Only lines that contain the word "hinge" are to be returned from the data below.

Dataset records |
------------------------------------------------------------------------

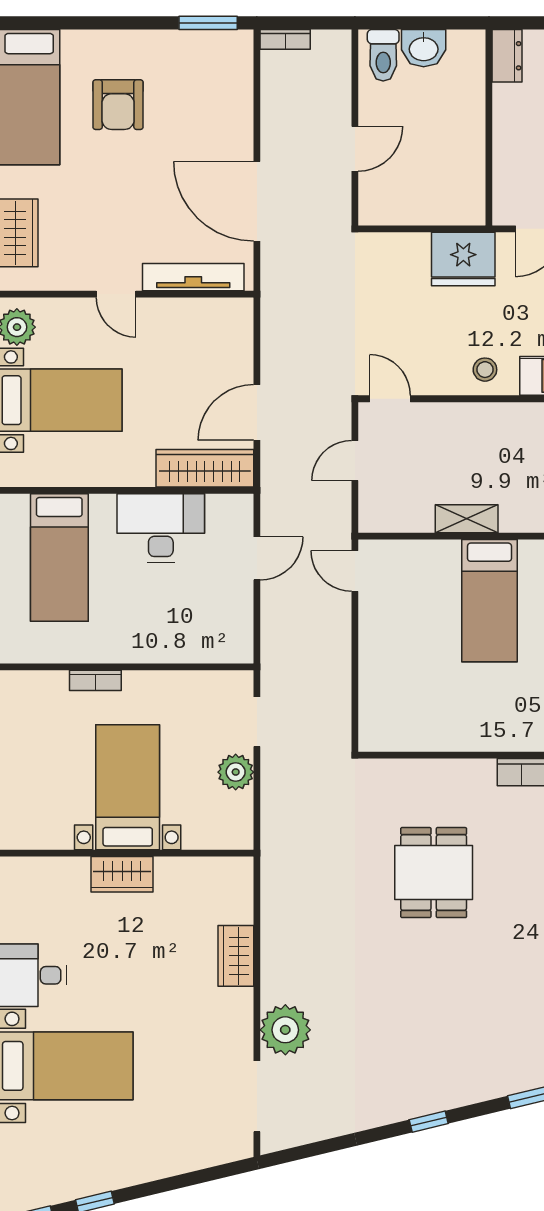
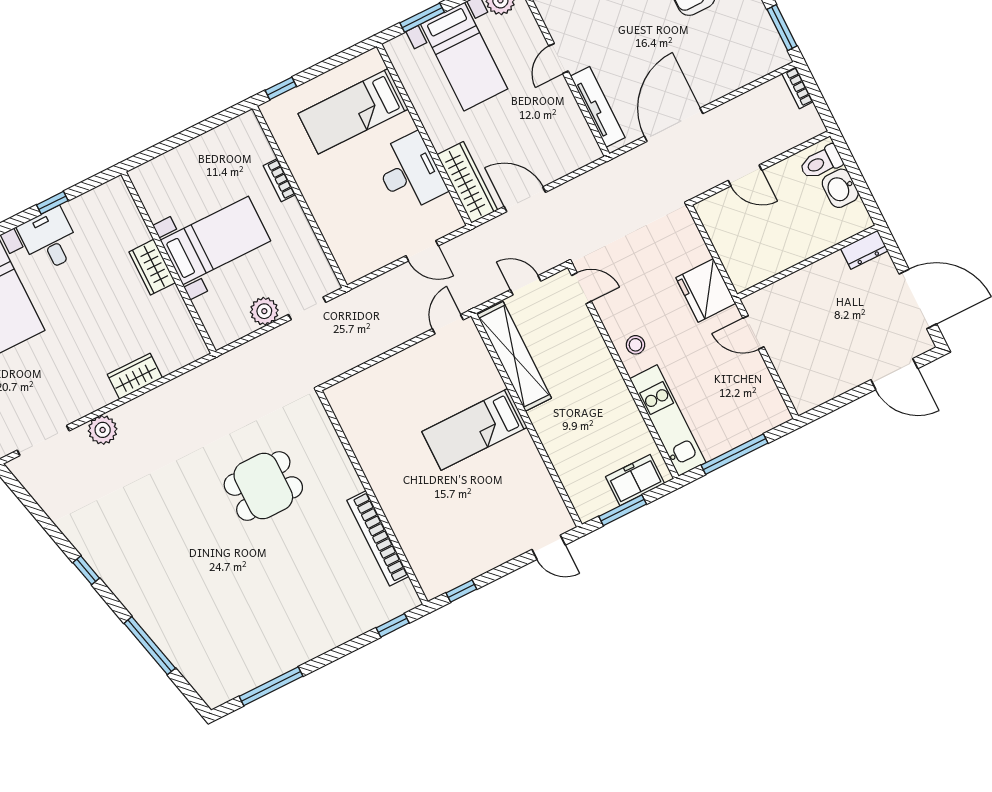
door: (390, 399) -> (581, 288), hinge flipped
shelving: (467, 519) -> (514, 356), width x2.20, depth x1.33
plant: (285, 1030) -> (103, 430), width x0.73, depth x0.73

------------------------------------------------------------------------

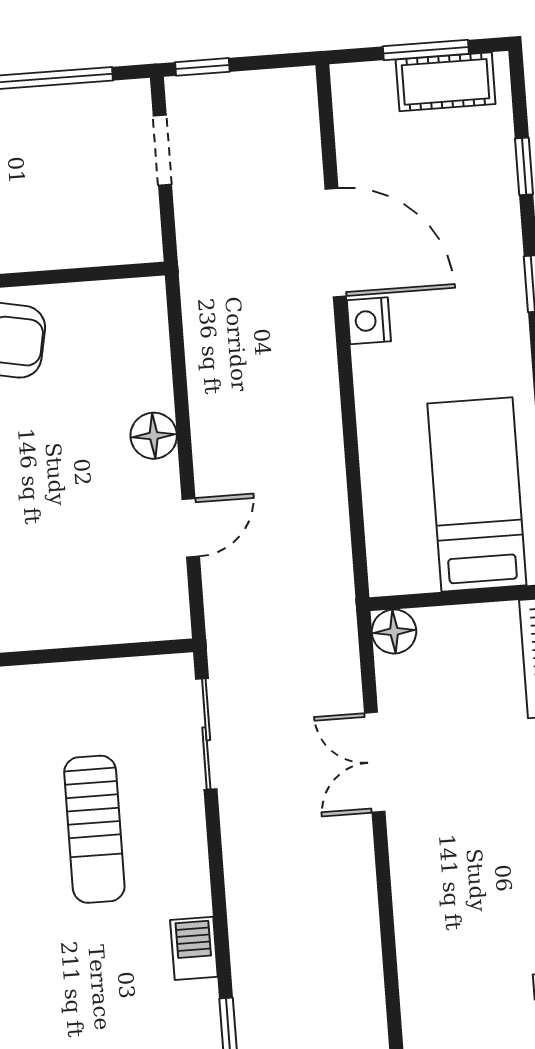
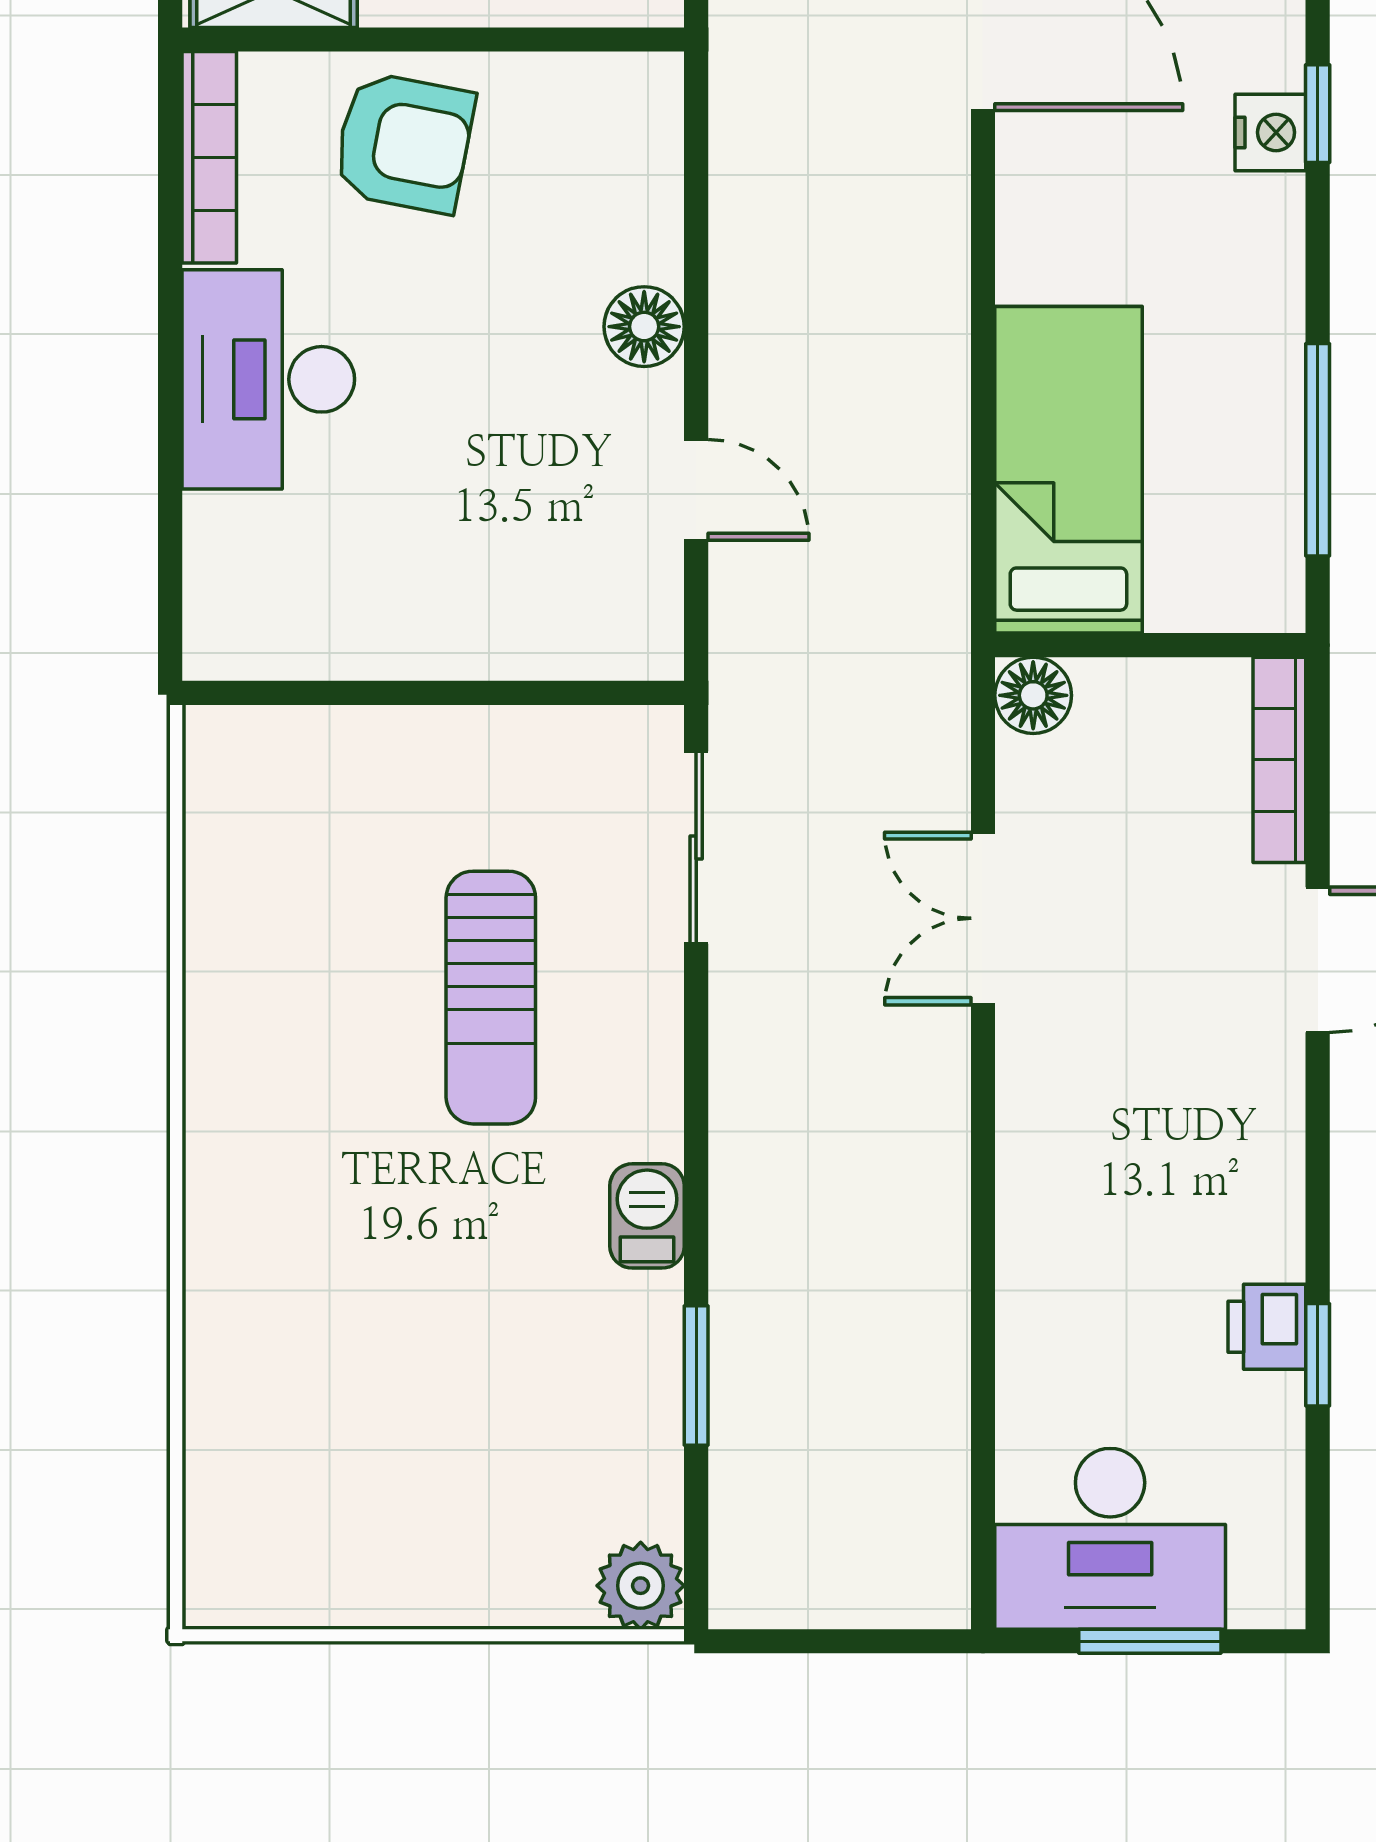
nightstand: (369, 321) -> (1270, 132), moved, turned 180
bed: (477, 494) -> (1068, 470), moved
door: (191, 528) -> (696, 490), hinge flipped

------------------------------------------------------------------------

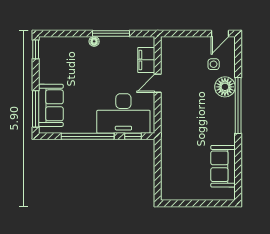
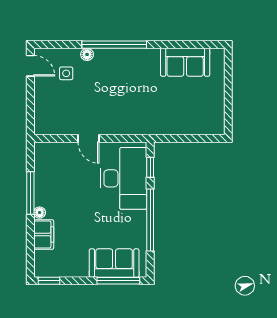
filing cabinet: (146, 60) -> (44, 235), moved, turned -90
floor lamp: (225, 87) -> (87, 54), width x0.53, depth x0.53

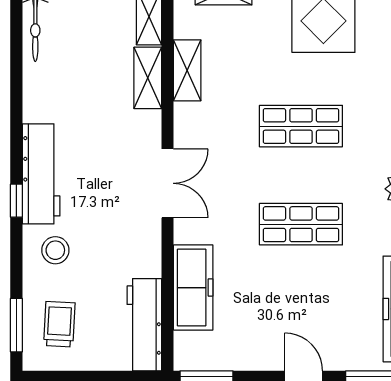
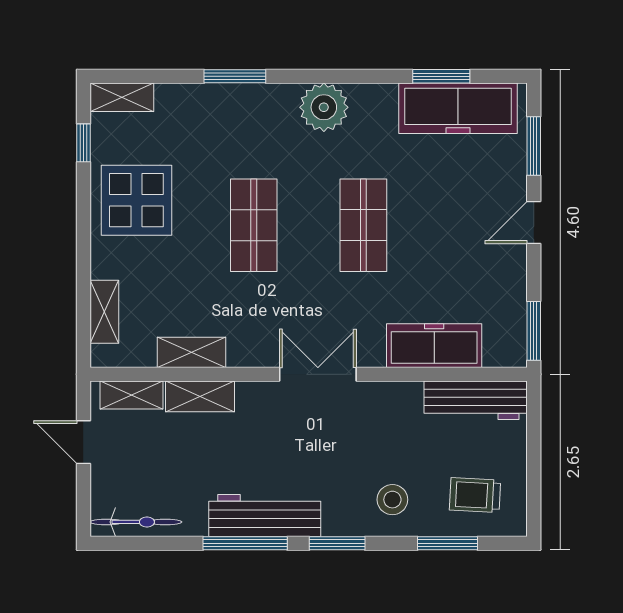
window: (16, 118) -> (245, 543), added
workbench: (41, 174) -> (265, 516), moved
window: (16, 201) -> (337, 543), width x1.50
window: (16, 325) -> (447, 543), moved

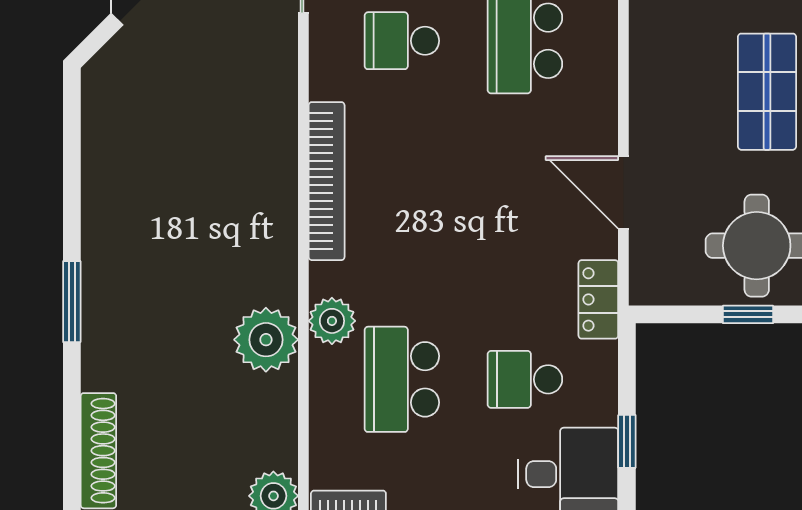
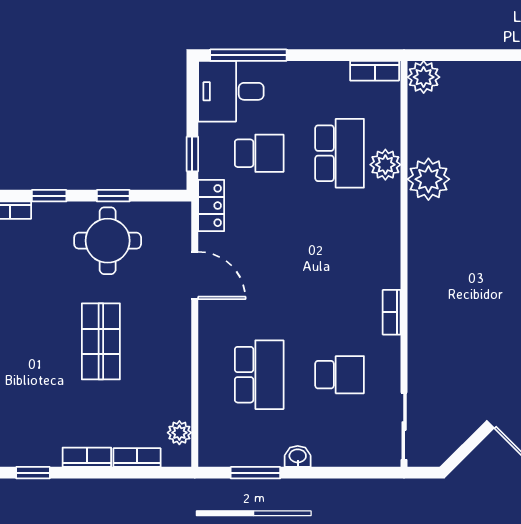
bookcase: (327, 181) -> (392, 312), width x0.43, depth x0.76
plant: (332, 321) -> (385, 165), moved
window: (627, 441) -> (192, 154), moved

------------------------------------------------------------------------

Result for this task |
door: (390, 399) -> (581, 288), hinge flipped
door: (191, 528) -> (696, 490), hinge flipped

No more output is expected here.